> Items:

········

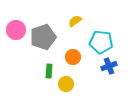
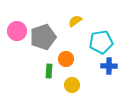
pink circle: moved 1 px right, 1 px down
cyan pentagon: rotated 15 degrees counterclockwise
orange circle: moved 7 px left, 2 px down
blue cross: rotated 21 degrees clockwise
yellow circle: moved 6 px right, 1 px down
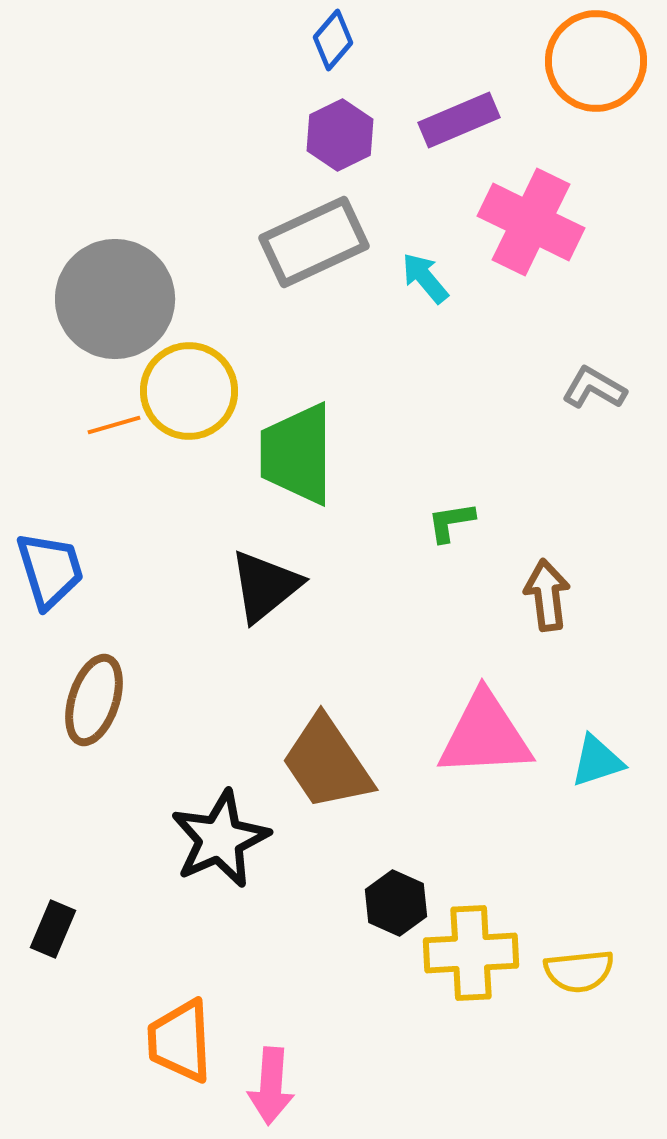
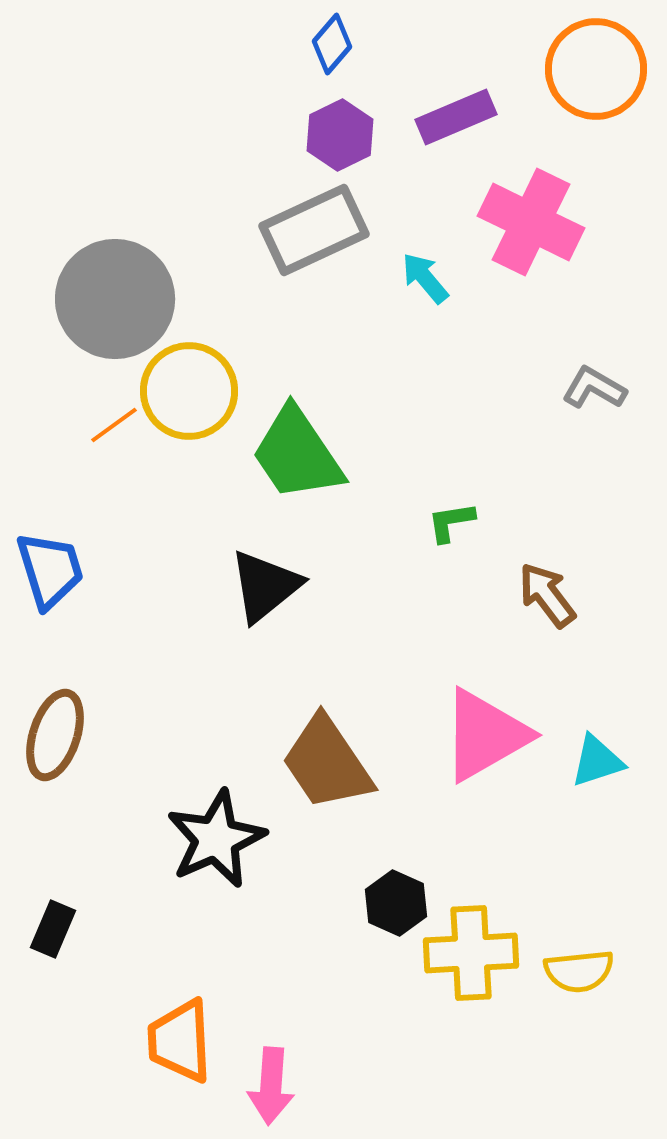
blue diamond: moved 1 px left, 4 px down
orange circle: moved 8 px down
purple rectangle: moved 3 px left, 3 px up
gray rectangle: moved 12 px up
orange line: rotated 20 degrees counterclockwise
green trapezoid: rotated 34 degrees counterclockwise
brown arrow: rotated 30 degrees counterclockwise
brown ellipse: moved 39 px left, 35 px down
pink triangle: rotated 27 degrees counterclockwise
black star: moved 4 px left
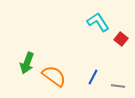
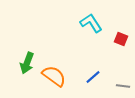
cyan L-shape: moved 7 px left, 1 px down
red square: rotated 16 degrees counterclockwise
blue line: rotated 21 degrees clockwise
gray line: moved 5 px right
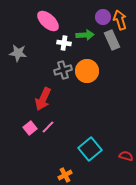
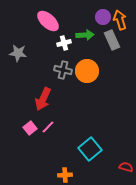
white cross: rotated 24 degrees counterclockwise
gray cross: rotated 30 degrees clockwise
red semicircle: moved 11 px down
orange cross: rotated 24 degrees clockwise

········

> Do this:
Express every line of the items above as a Markdown table with two columns, Row for the row number and Text for the line, skipping blank lines. Leave the pictures out.

> Response to the task:
| Row | Text |
|---|---|
| 1 | pink circle: moved 1 px right, 1 px down |
| 2 | cyan pentagon: rotated 15 degrees counterclockwise |
| 3 | orange circle: moved 7 px left, 2 px down |
| 4 | blue cross: rotated 21 degrees clockwise |
| 5 | yellow circle: moved 6 px right, 1 px down |
| 6 | blue diamond: moved 1 px left, 4 px down |
| 7 | orange circle: moved 8 px down |
| 8 | purple rectangle: moved 3 px left, 3 px up |
| 9 | gray rectangle: moved 12 px up |
| 10 | orange line: rotated 20 degrees counterclockwise |
| 11 | green trapezoid: rotated 34 degrees counterclockwise |
| 12 | brown arrow: rotated 30 degrees counterclockwise |
| 13 | brown ellipse: moved 39 px left, 35 px down |
| 14 | pink triangle: rotated 27 degrees counterclockwise |
| 15 | black star: moved 4 px left |
| 16 | cyan L-shape: moved 7 px left, 1 px down |
| 17 | red square: rotated 16 degrees counterclockwise |
| 18 | blue line: rotated 21 degrees clockwise |
| 19 | gray line: moved 5 px right |
| 20 | white cross: rotated 24 degrees counterclockwise |
| 21 | gray cross: rotated 30 degrees clockwise |
| 22 | red semicircle: moved 11 px down |
| 23 | orange cross: rotated 24 degrees clockwise |